_Exercise requirements_. Below, locate the line that contains "AUDIO pin BUSY: D5 -> D4". Repeat exactly from that line to the line that contains "LIGHT1: TEMT6000 -> KY-018", inclusive, leaving out the pictures.

_Items from a dataset_.

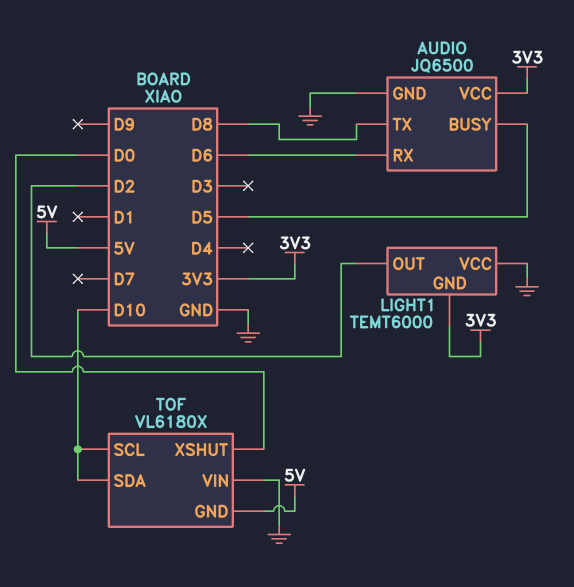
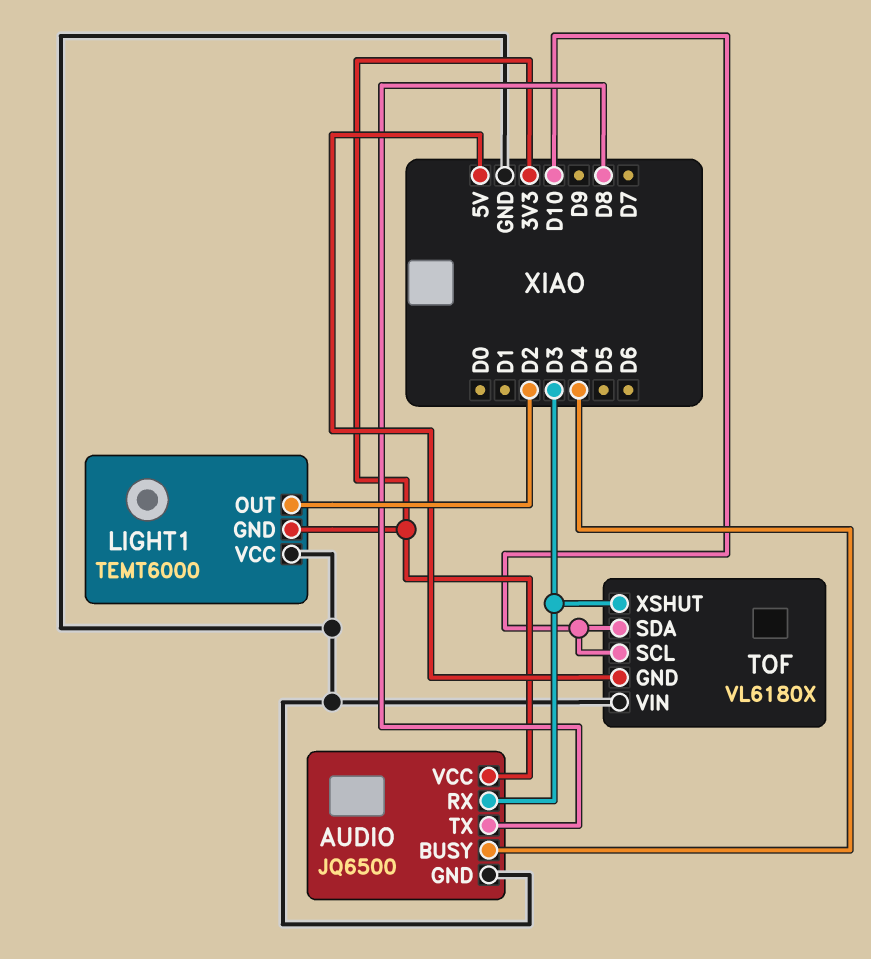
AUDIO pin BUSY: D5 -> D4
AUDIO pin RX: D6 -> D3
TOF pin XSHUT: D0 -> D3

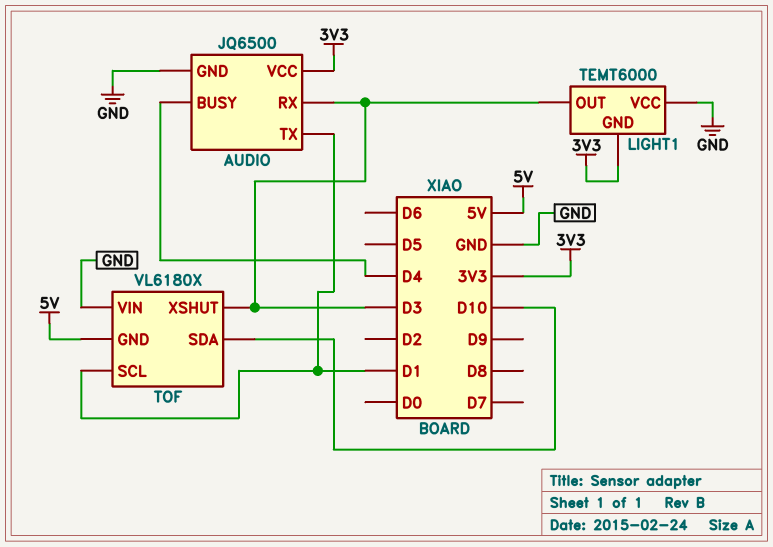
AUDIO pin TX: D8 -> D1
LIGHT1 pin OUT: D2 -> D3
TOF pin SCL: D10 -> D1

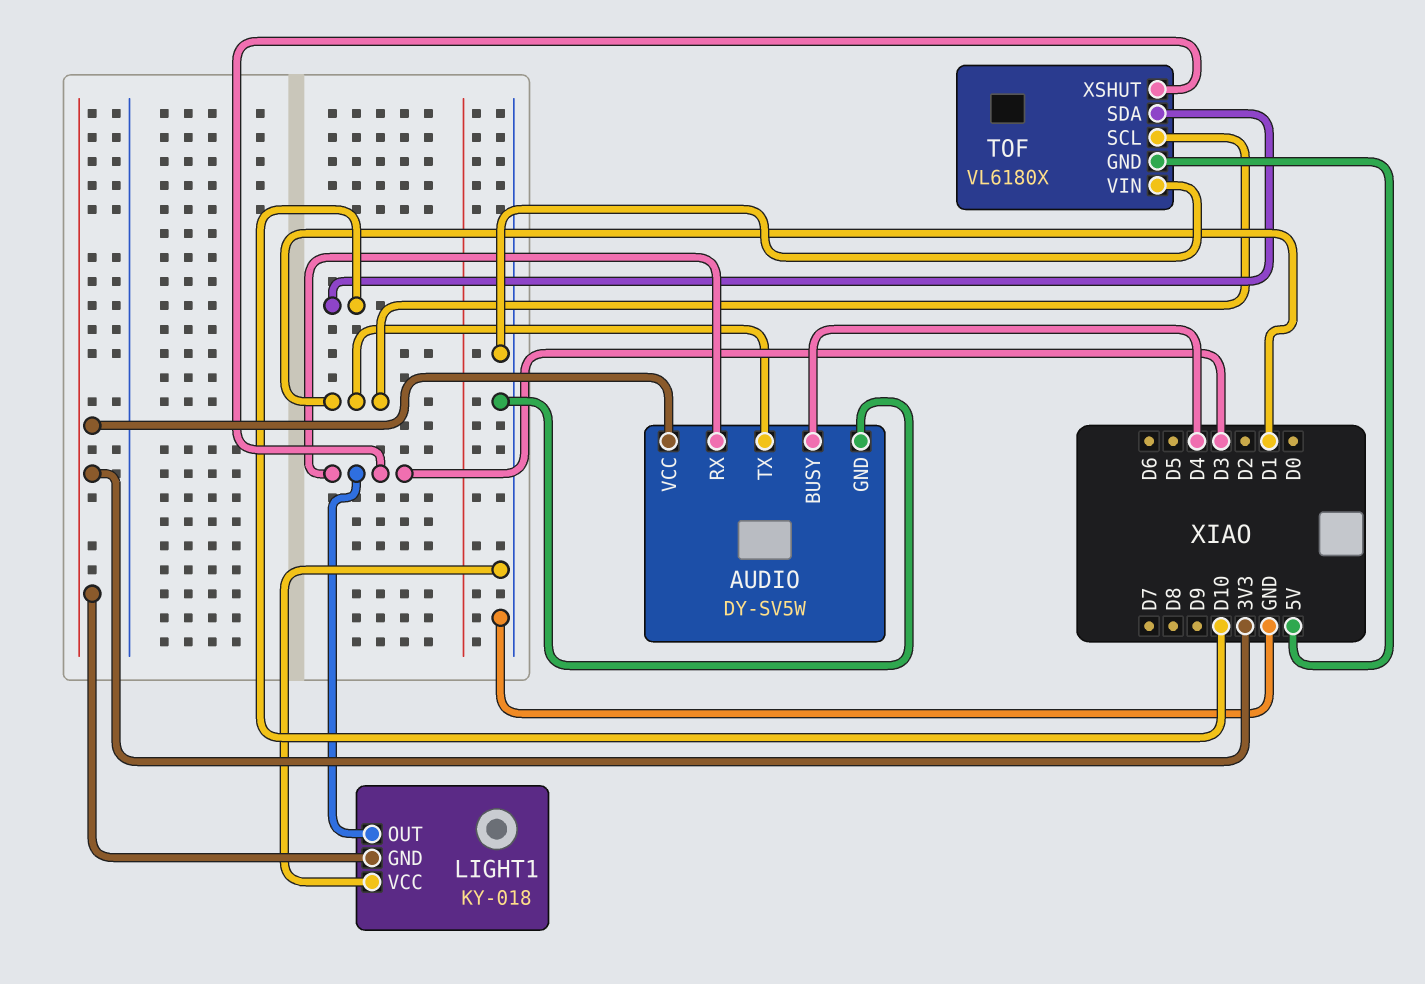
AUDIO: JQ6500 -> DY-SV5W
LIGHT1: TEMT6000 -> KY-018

--

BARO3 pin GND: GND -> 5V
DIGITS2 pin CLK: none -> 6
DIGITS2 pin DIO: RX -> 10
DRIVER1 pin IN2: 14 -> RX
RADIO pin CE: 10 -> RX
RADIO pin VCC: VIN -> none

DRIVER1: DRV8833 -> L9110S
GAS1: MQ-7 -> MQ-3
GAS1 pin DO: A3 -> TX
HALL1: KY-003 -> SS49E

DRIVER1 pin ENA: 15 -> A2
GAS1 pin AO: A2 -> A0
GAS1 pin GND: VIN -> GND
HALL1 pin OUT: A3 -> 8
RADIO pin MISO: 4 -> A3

_Completed exercise_.
AUDIO pin BUSY: D5 -> D4
AUDIO pin RX: D6 -> D3
TOF pin XSHUT: D0 -> D3

AUDIO pin TX: D8 -> D1
LIGHT1 pin OUT: D2 -> D3
TOF pin SCL: D10 -> D1

AUDIO: JQ6500 -> DY-SV5W
LIGHT1: TEMT6000 -> KY-018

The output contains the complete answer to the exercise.